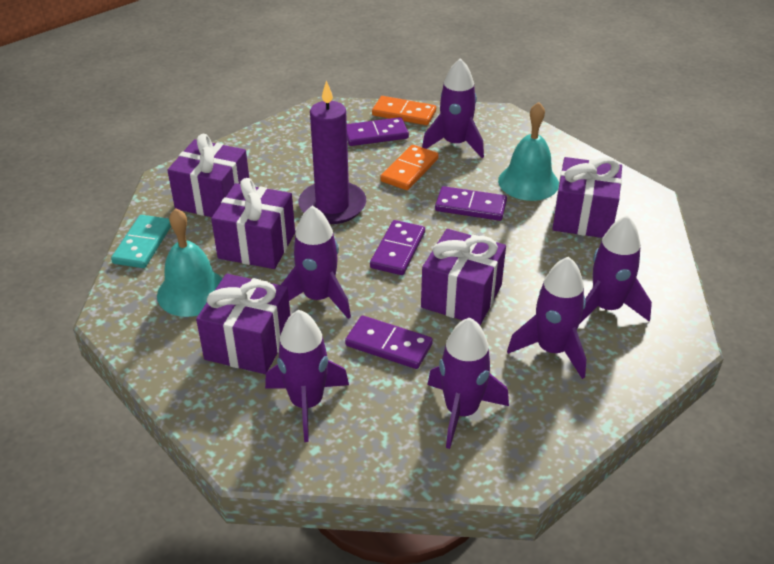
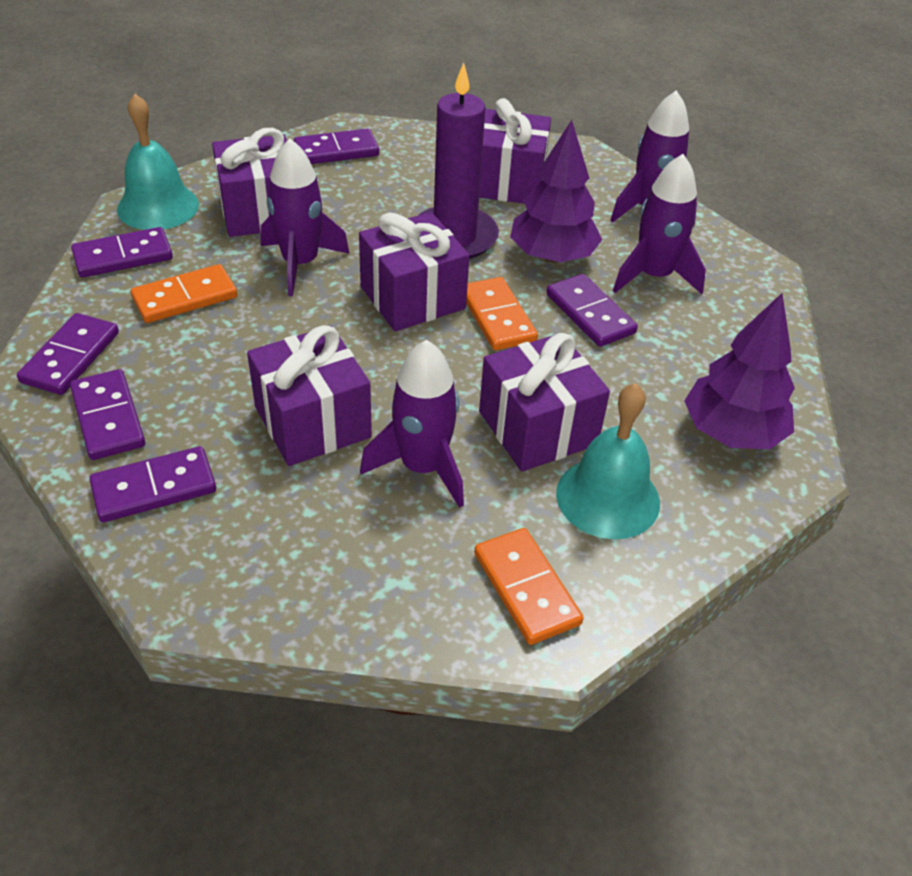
orange domino: 2 -> 3
purple domino: 4 -> 6
purple rocket: 6 -> 4
purple tree: 0 -> 2
turquoise domino: 1 -> 0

****************

_EXERCISE OBJECTIVE_
Only lines containing the word "domino" should appear in the answer, and every such line from the records above must be there.

_EXERCISE SOLUTION_
orange domino: 2 -> 3
purple domino: 4 -> 6
turquoise domino: 1 -> 0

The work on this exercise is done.